* [How to complete this task]: Your job is to return every line in the data holding the string "degrees".

- Opening Delimiter -

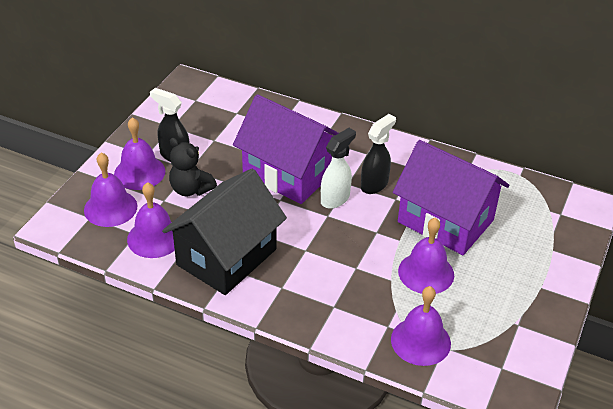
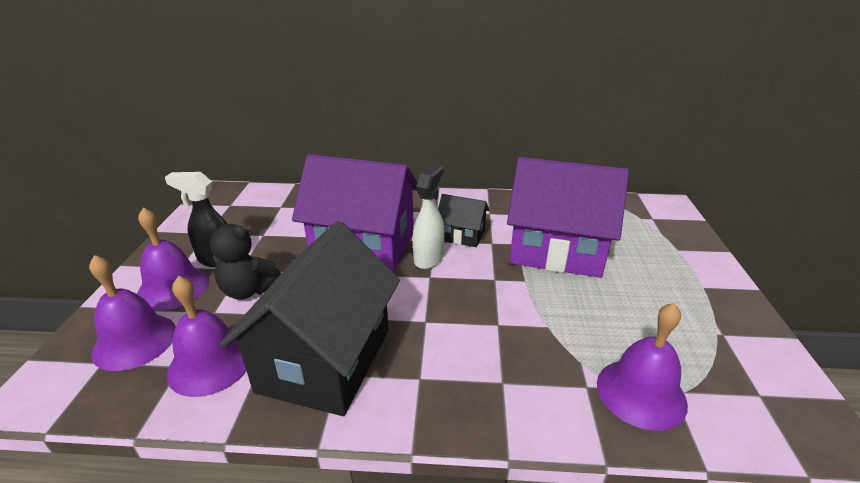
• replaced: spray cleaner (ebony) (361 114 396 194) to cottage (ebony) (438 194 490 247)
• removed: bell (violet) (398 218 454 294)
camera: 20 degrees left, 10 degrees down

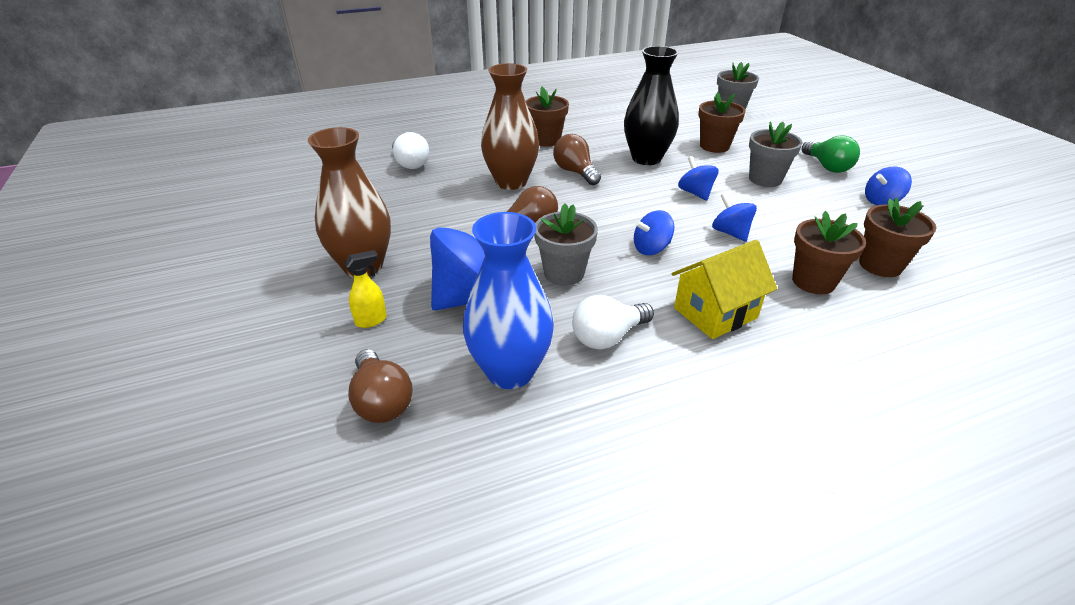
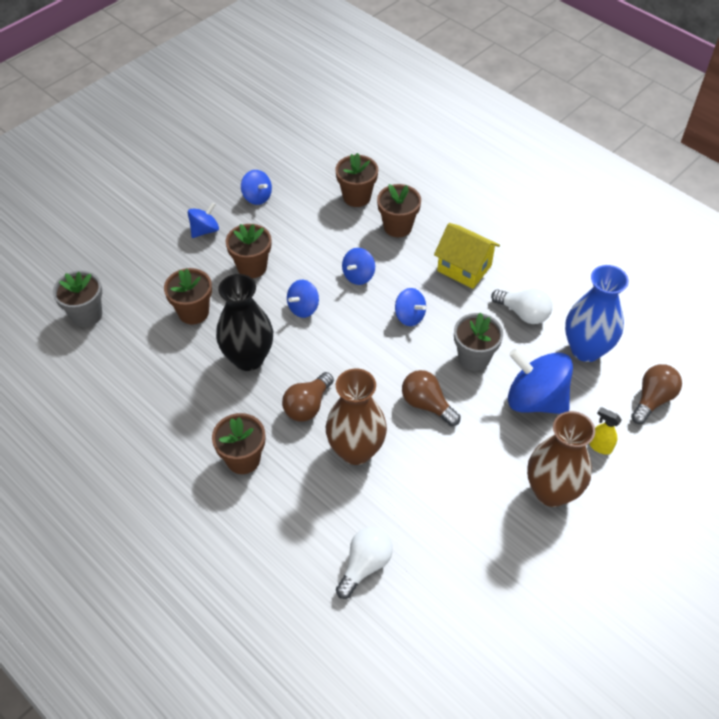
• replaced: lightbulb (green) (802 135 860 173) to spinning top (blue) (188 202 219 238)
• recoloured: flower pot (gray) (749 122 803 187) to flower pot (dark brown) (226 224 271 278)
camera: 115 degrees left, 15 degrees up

- Closing Delimiter -

* [Solution for this task]:
camera: 20 degrees left, 10 degrees down
camera: 115 degrees left, 15 degrees up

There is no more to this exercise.